What to do: Could you repeat the data word for word while skipping the pictures?

Data records:
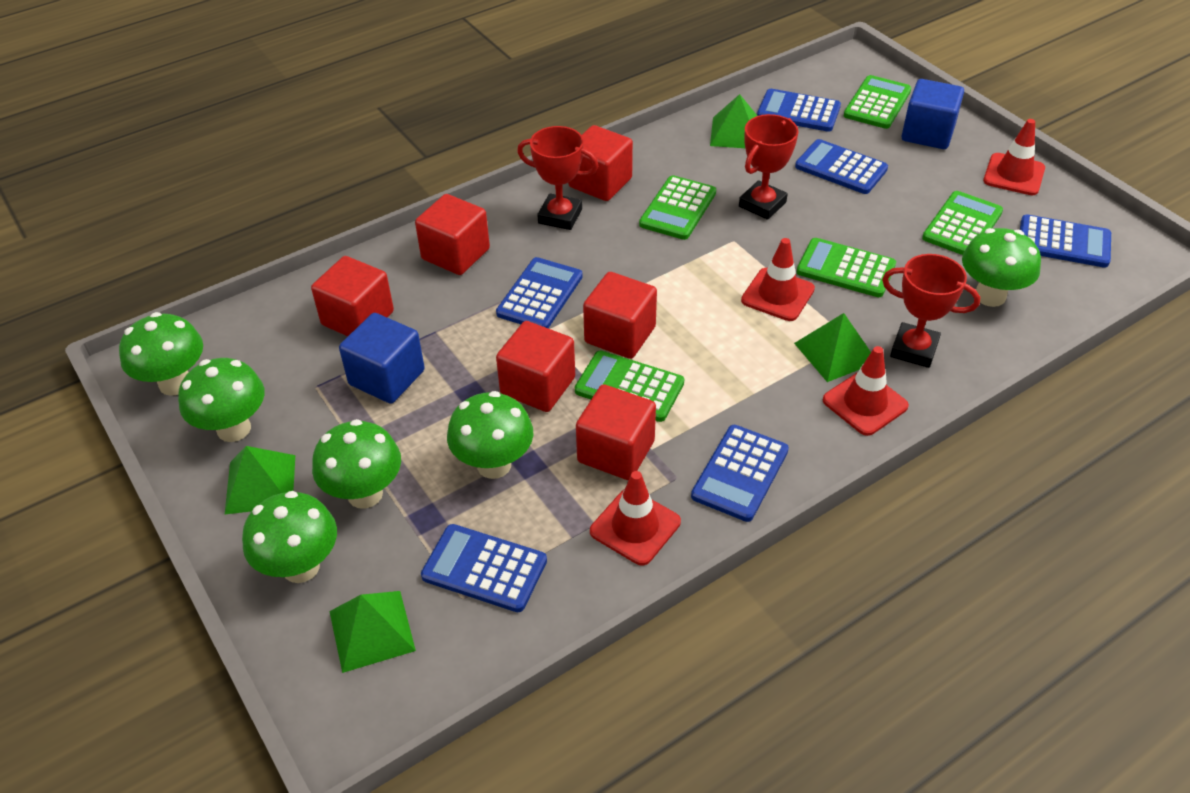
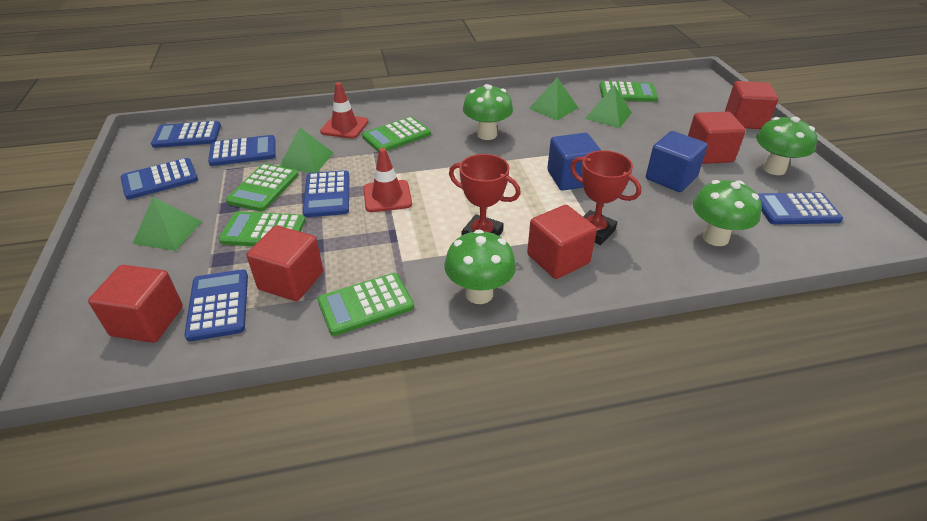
green mushroom: 6 -> 4
red cube: 6 -> 5
red traffic cone: 4 -> 2
red trophy: 3 -> 2

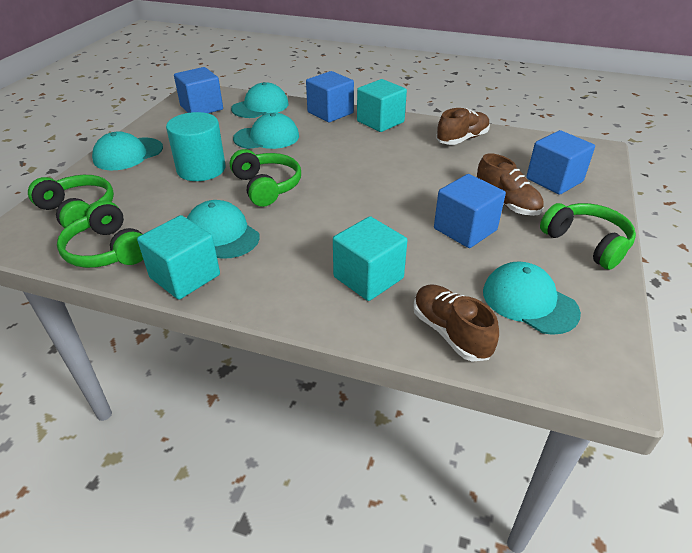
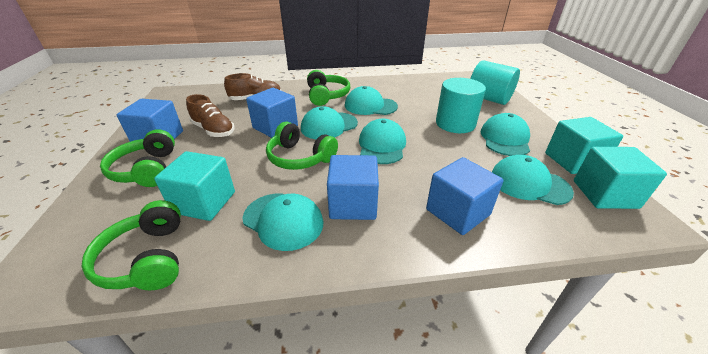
brown shoe: 3 -> 2
turquoise cap: 5 -> 6
turquoise cylinder: 1 -> 2

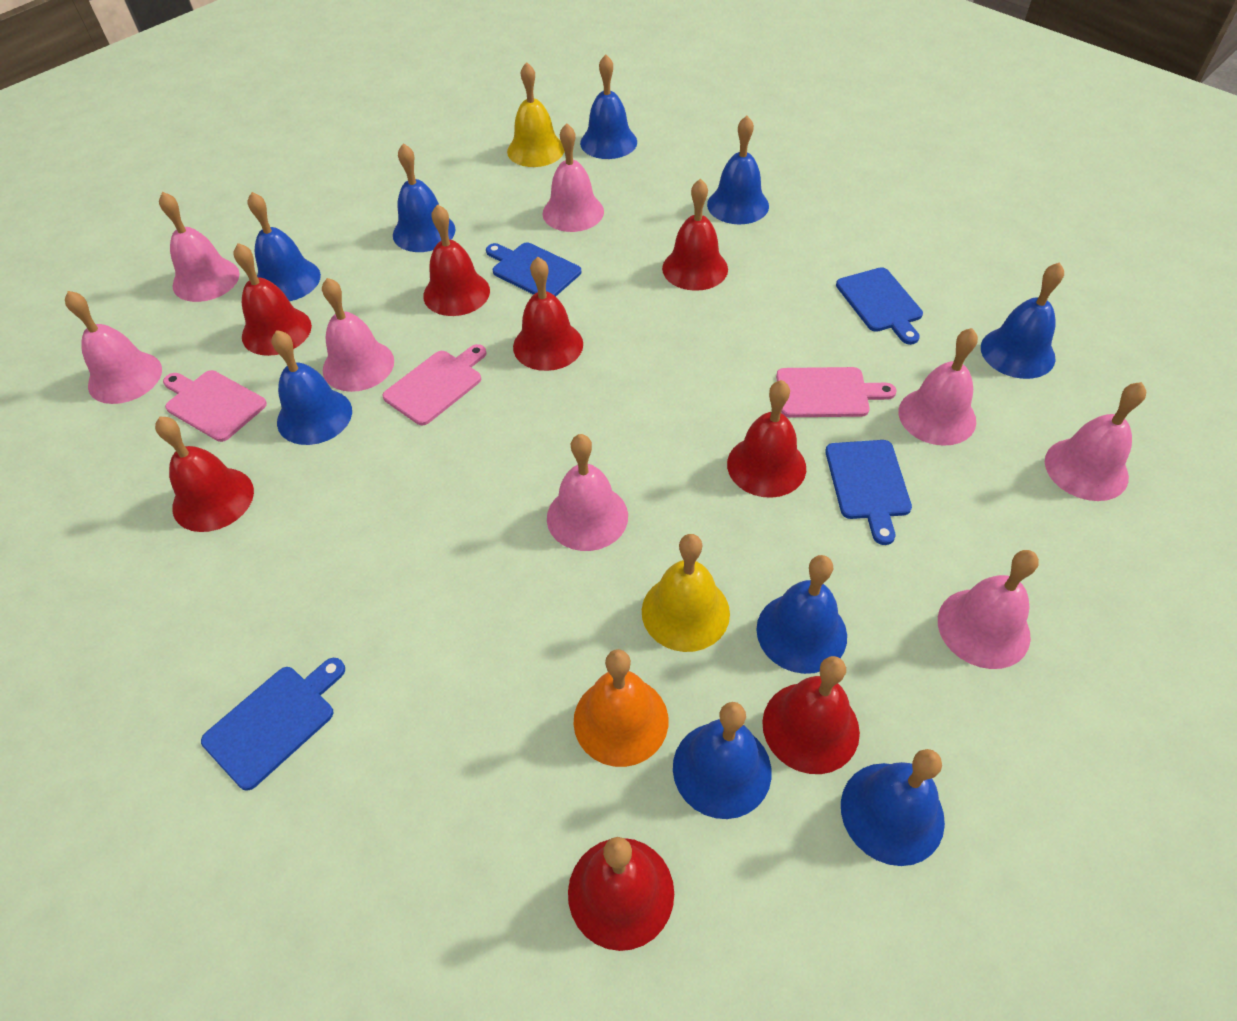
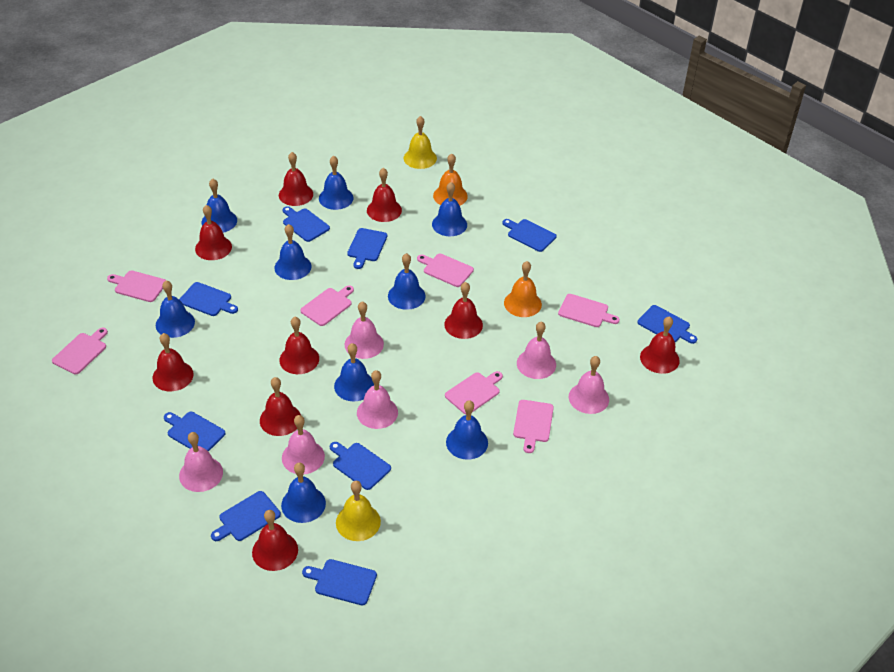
blue cutting board: 4 -> 9
orange bell: 1 -> 2
pink bell: 8 -> 6
pink cutting board: 3 -> 7
red bell: 8 -> 9

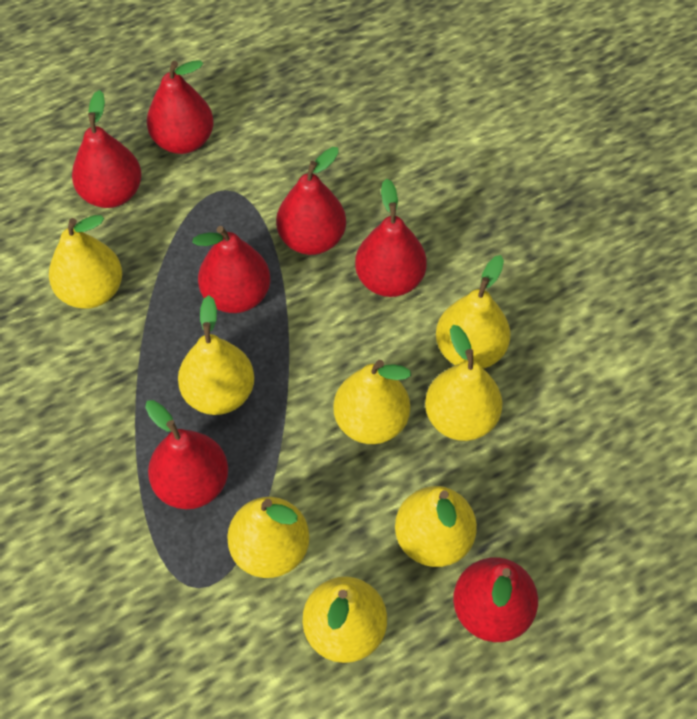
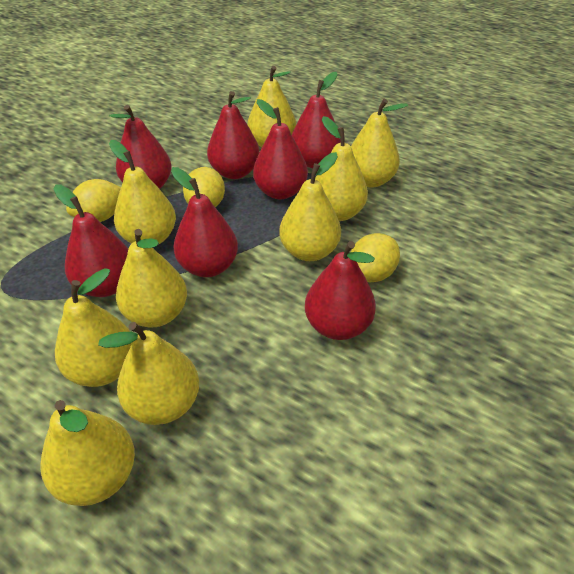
yellow lemon: 0 -> 3
yellow pear: 8 -> 9

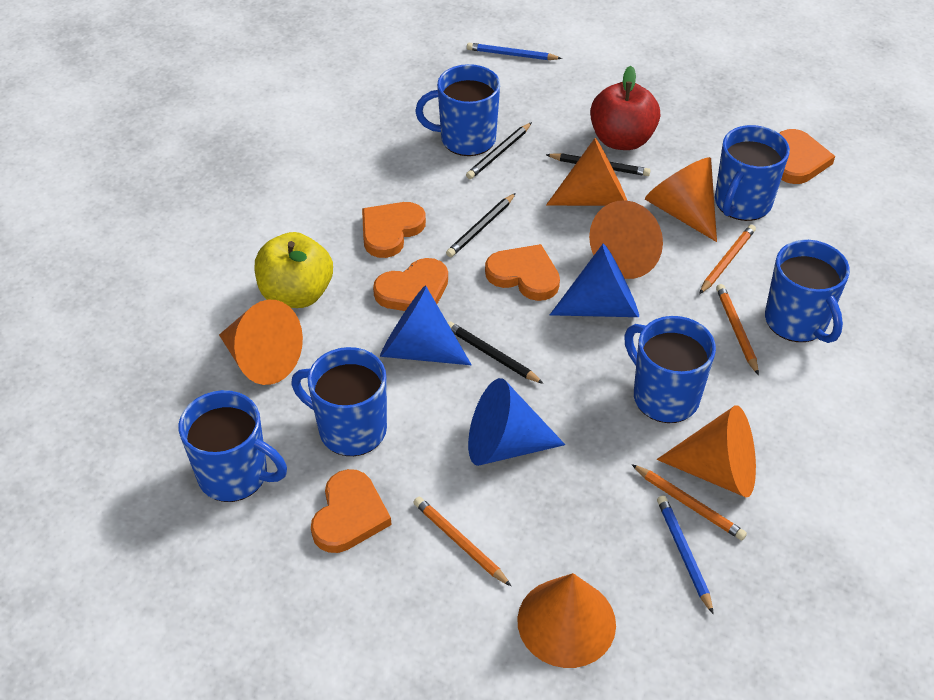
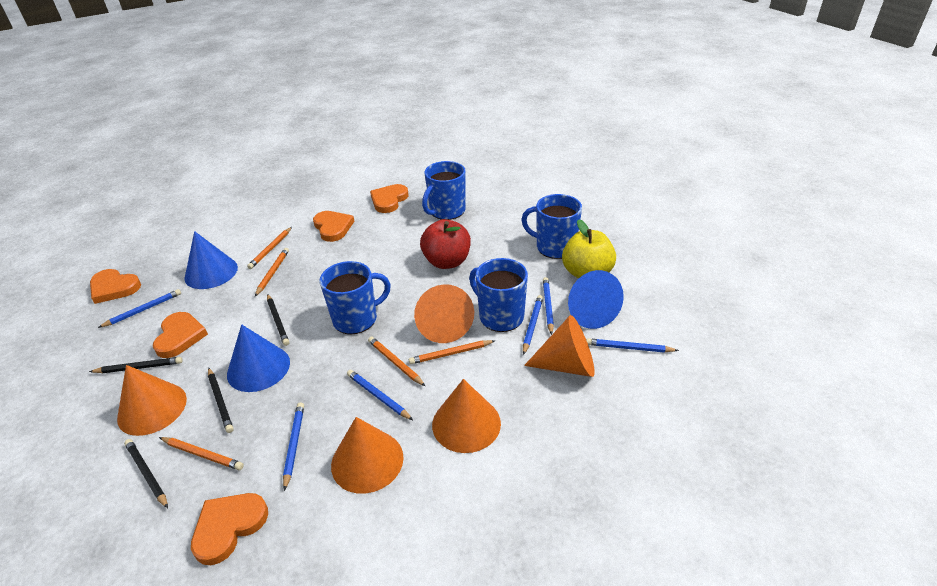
blue mug: 6 -> 4
blue pencil: 2 -> 6
orange cone: 6 -> 5
orange pencil: 4 -> 5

The answer:
green mushroom: 6 -> 4
red cube: 6 -> 5
red traffic cone: 4 -> 2
red trophy: 3 -> 2

brown shoe: 3 -> 2
turquoise cap: 5 -> 6
turquoise cylinder: 1 -> 2

blue cutting board: 4 -> 9
orange bell: 1 -> 2
pink bell: 8 -> 6
pink cutting board: 3 -> 7
red bell: 8 -> 9

yellow lemon: 0 -> 3
yellow pear: 8 -> 9

blue mug: 6 -> 4
blue pencil: 2 -> 6
orange cone: 6 -> 5
orange pencil: 4 -> 5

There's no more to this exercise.